— What is needed —
Print out the data below in full and exactly, skipping the pictures.

— Available data —
[Start of section]
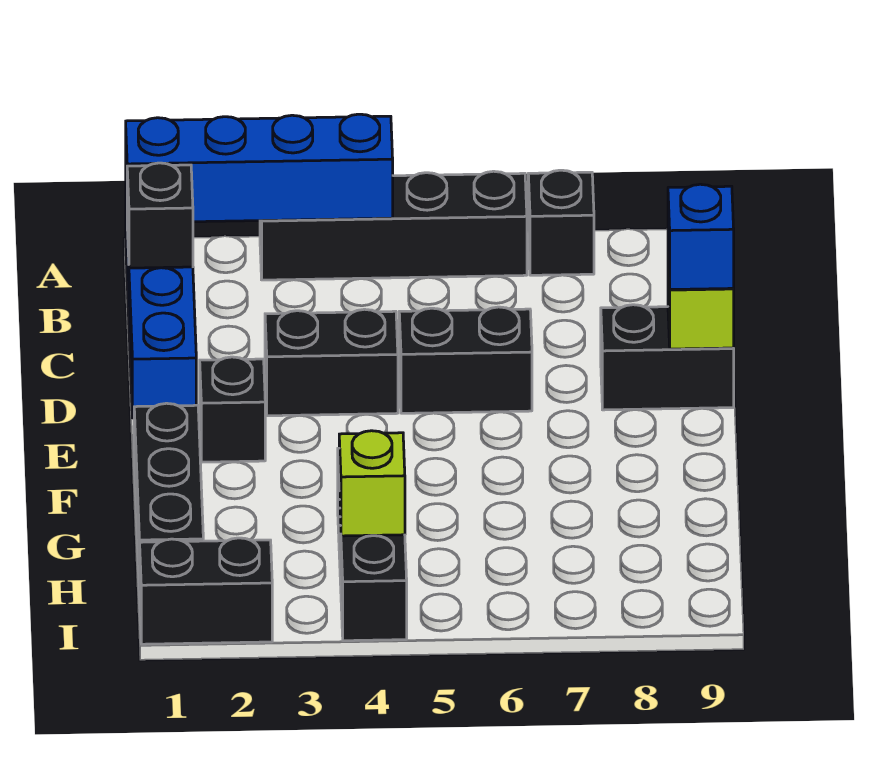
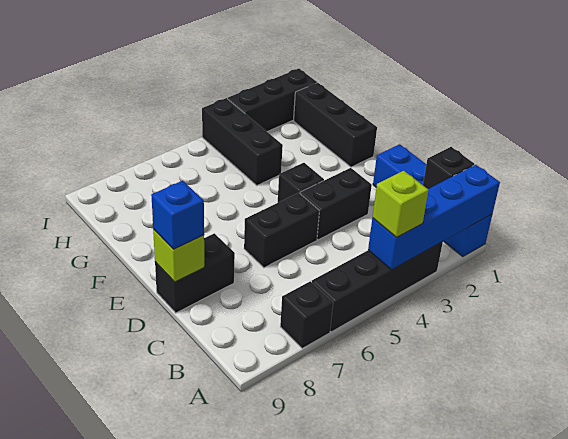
black brick E2 level 1 -> black brick E4 level 1
lime brick H4 level 2 -> lime brick A4 level 3
black brick I1:I2 level 1 -> black brick I1:I3 level 1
[End of section]
— Exercise solution —
black brick E2 level 1 -> black brick E4 level 1
lime brick H4 level 2 -> lime brick A4 level 3
black brick I1:I2 level 1 -> black brick I1:I3 level 1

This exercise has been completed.